TASK PROMPT>
Return the lines below exactly, please, from the one containing "R6: 47k (5V, JP1/1) -> 47k (JP1/1, SIG15)" through the last one, both included, and leave out any pictures.

PROVIDED ENTRIES>
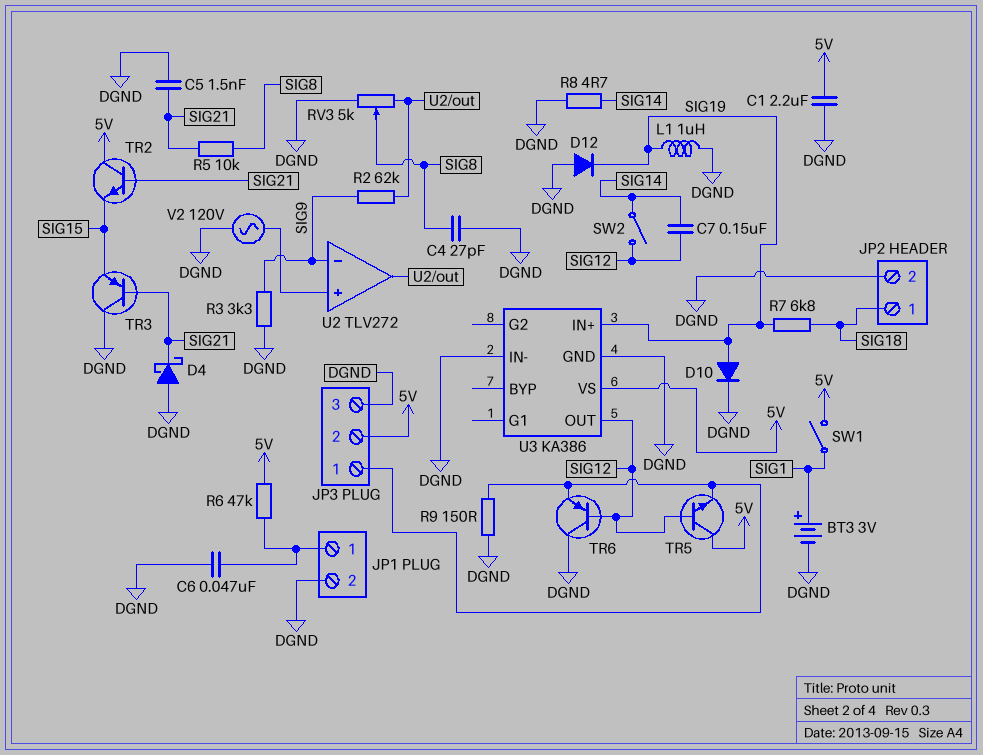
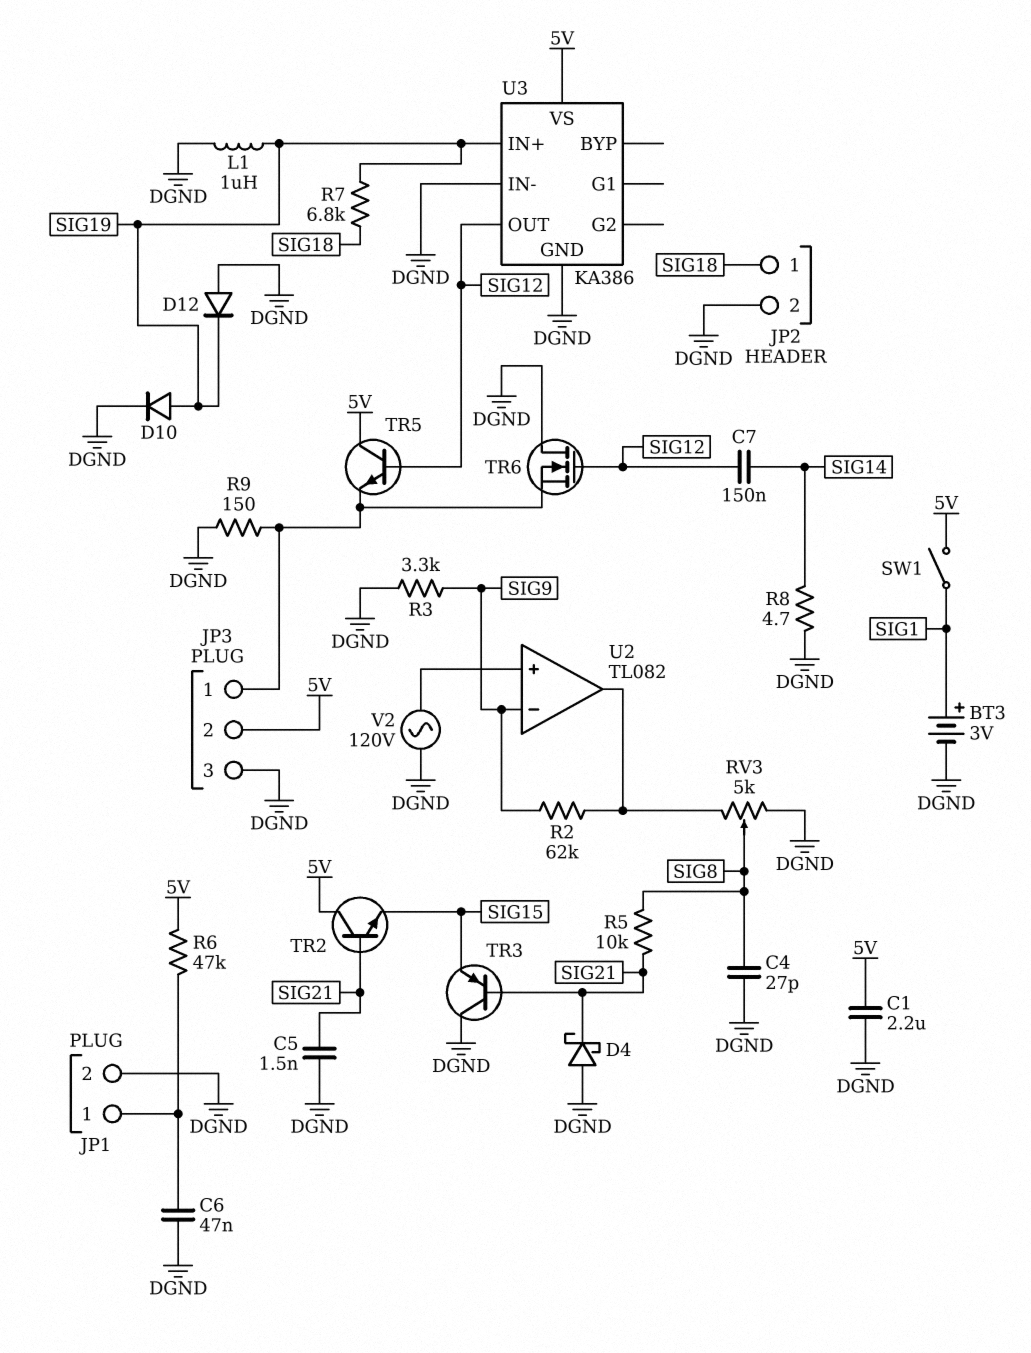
SW2: switch (SIG12, SIG14) -> none
TR6: PNP (B SIG12, C DGND, E JP3/1) -> NMOS (G SIG12, D DGND, S JP3/1)
U2: TLV272 -> TL082

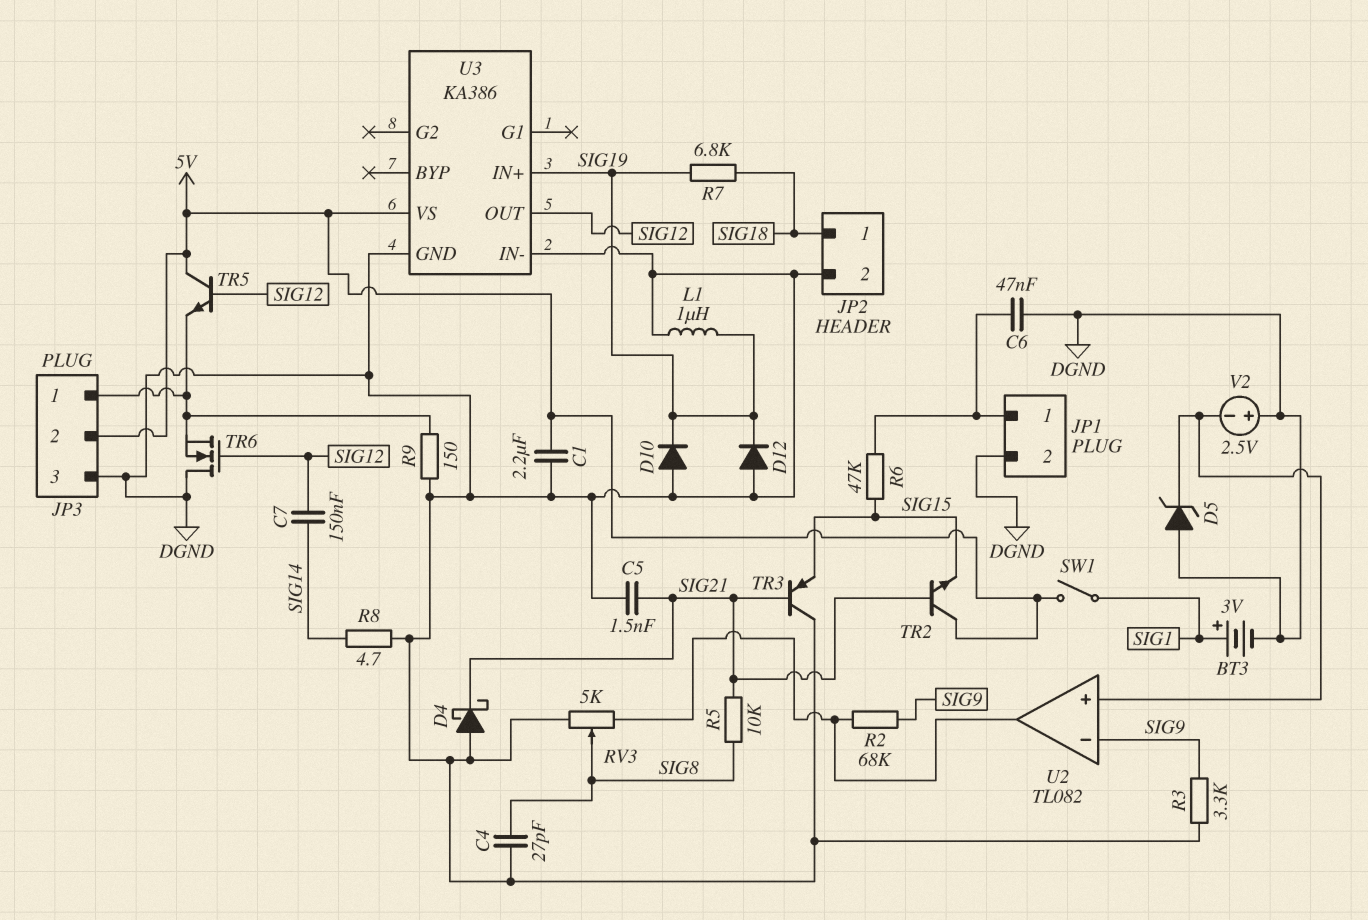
D5: none -> zener (A DGND, K U2/in+)
D10: diode (A SIG19, K DGND) -> diode (A DGND, K SIG19)
R2: 62k (SIG9, U2/out) -> 68k (SIG9, U2/out)
R6: 47k (5V, JP1/1) -> 47k (JP1/1, SIG15)
V2: AC 120V (DGND, U2/in+) -> 2.5V (plus DGND, minus U2/in+)

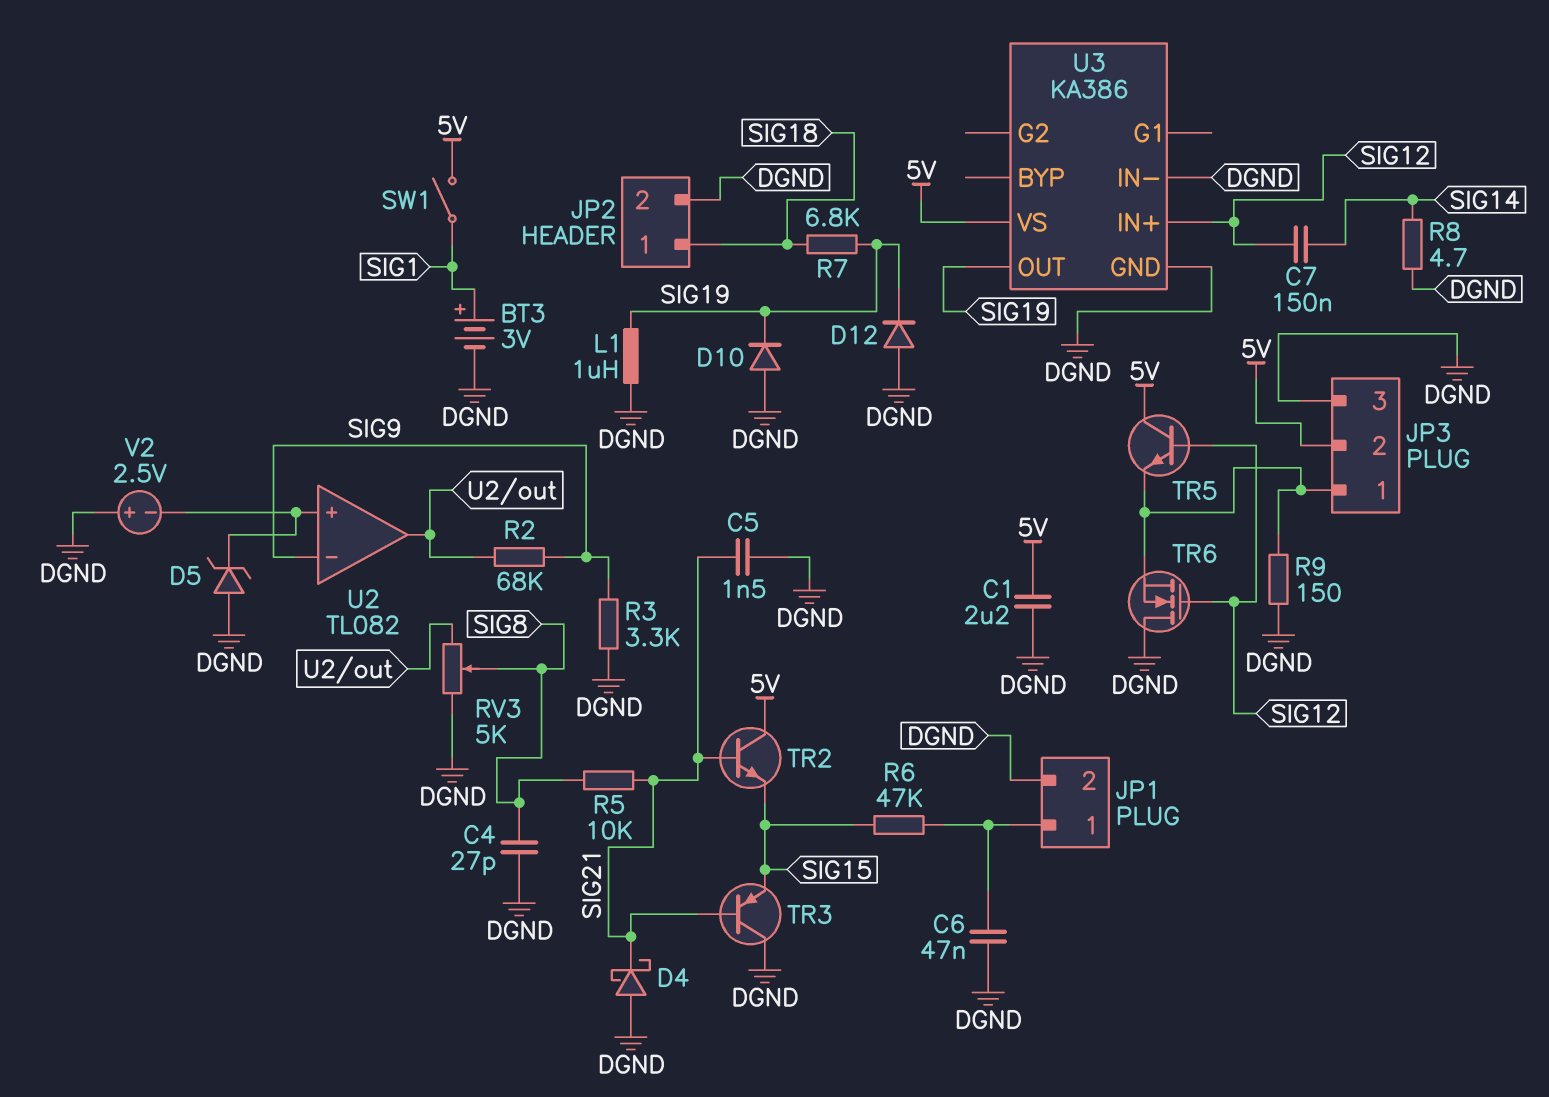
U3 pin IN+: SIG19 -> SIG12
U3 pin OUT: SIG12 -> SIG19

WRITTEN SOLUTION>
R6: 47k (5V, JP1/1) -> 47k (JP1/1, SIG15)
V2: AC 120V (DGND, U2/in+) -> 2.5V (plus DGND, minus U2/in+)

U3 pin IN+: SIG19 -> SIG12
U3 pin OUT: SIG12 -> SIG19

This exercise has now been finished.